Input data =>
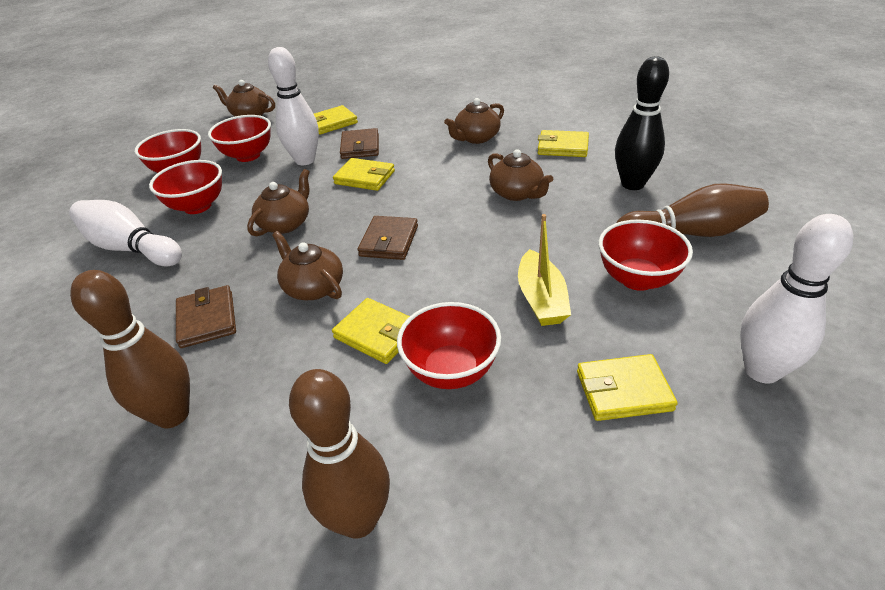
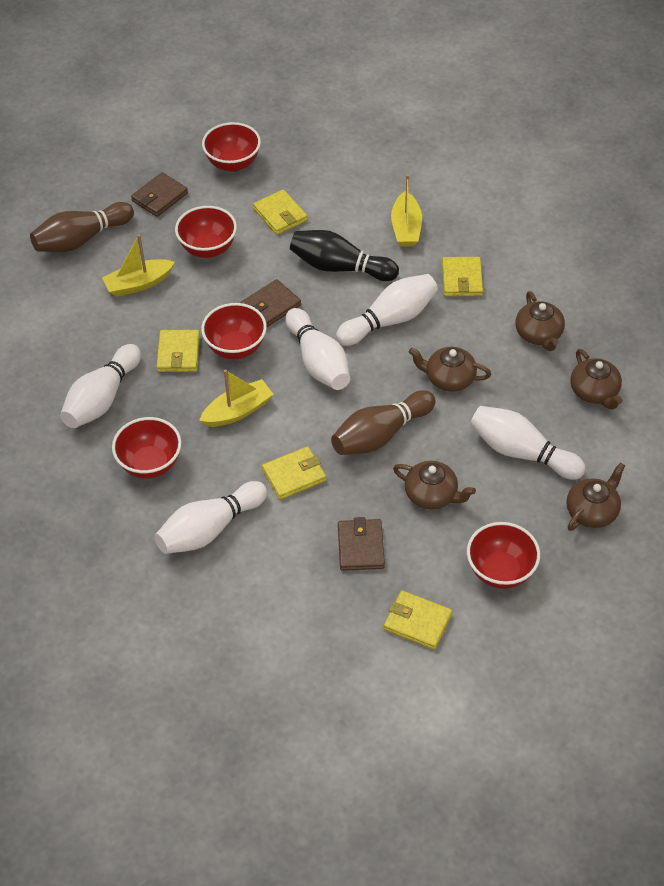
brown bowling pin: 3 -> 2
white bowling pin: 3 -> 5
yellow boat: 1 -> 3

What the task requires =>
Would you reproduce the listing above exactly, without any of its images?

Final answer =>
brown bowling pin: 3 -> 2
white bowling pin: 3 -> 5
yellow boat: 1 -> 3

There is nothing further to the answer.